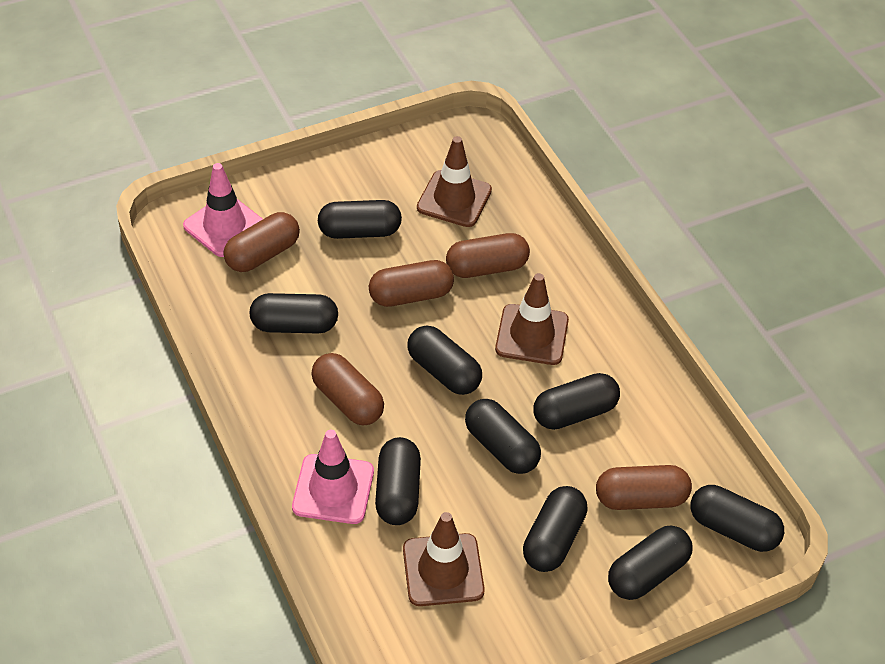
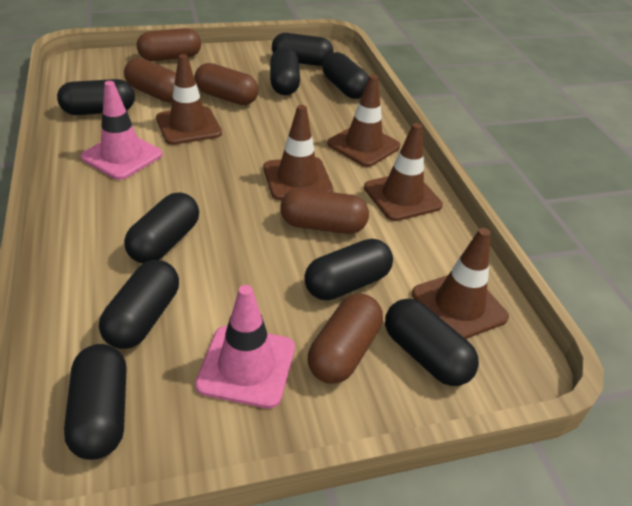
brown traffic cone: 3 -> 5

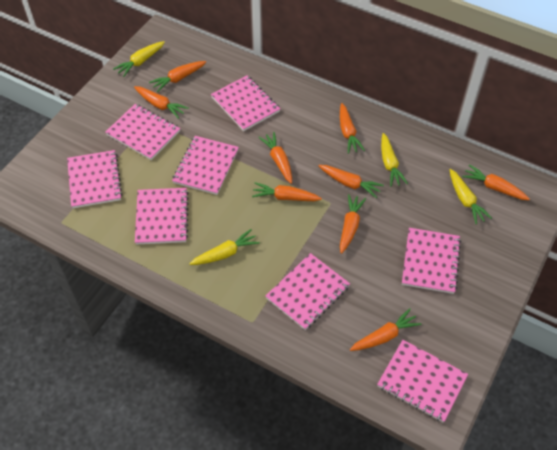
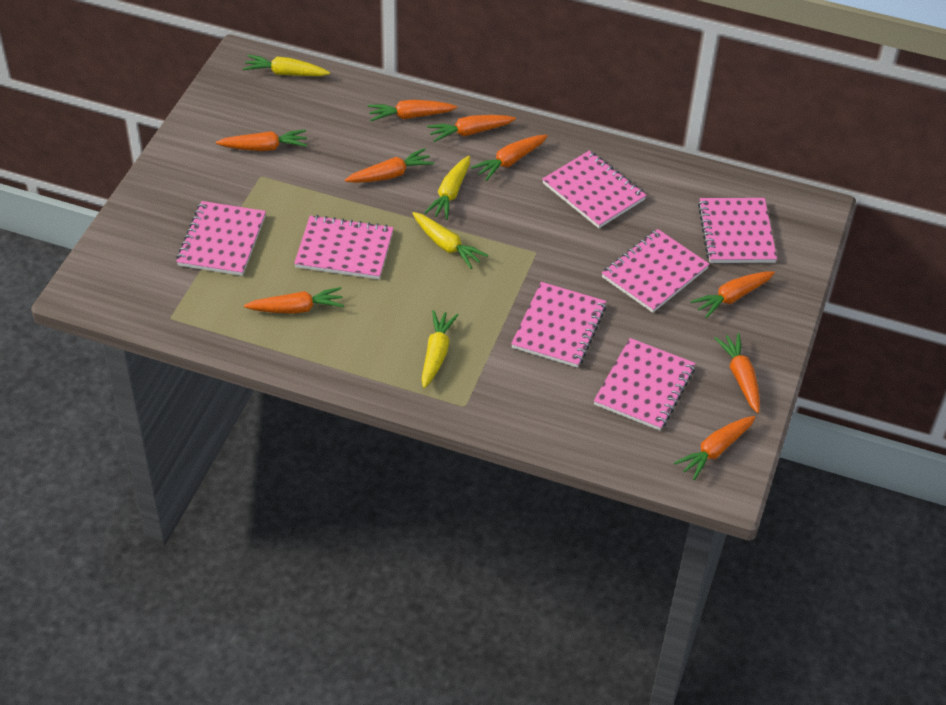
pink notebook: 8 -> 7

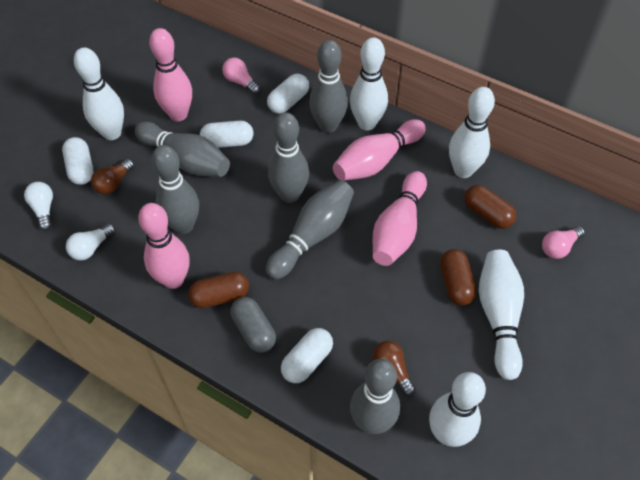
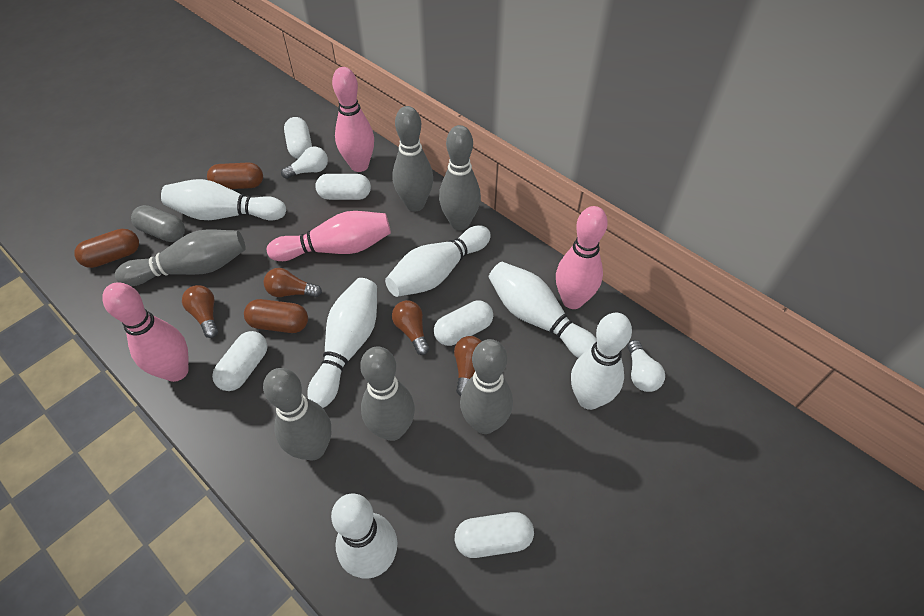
brown light bulb: 2 -> 4
pink light bulb: 2 -> 0
white bowling pin: 5 -> 6
white capsule: 4 -> 5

• • • •

- _Problem description_:
From the records above, work out how many lines contain the string "light". Give only the number.

- _Solution to this problem_:
2